=== Data for this exercise ===
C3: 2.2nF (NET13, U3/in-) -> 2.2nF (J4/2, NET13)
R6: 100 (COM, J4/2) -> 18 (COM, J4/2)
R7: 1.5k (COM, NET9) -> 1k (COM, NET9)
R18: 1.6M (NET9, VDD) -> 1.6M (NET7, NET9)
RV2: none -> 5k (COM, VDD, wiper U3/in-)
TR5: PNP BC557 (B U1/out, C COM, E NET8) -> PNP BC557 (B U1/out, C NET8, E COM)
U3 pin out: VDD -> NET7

...

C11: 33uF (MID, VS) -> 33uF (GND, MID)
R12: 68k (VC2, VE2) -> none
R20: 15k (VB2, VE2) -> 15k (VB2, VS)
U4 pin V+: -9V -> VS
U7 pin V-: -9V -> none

=== Requirement ===
Could you reproduce exactly the lines of the entries above, from the one with "R12: 68k (VC2, VE2) -> none" through the one with "U7 pin V-: -9V -> none", and nothing else?

=== Written answer ===
R12: 68k (VC2, VE2) -> none
R20: 15k (VB2, VE2) -> 15k (VB2, VS)
U4 pin V+: -9V -> VS
U7 pin V-: -9V -> none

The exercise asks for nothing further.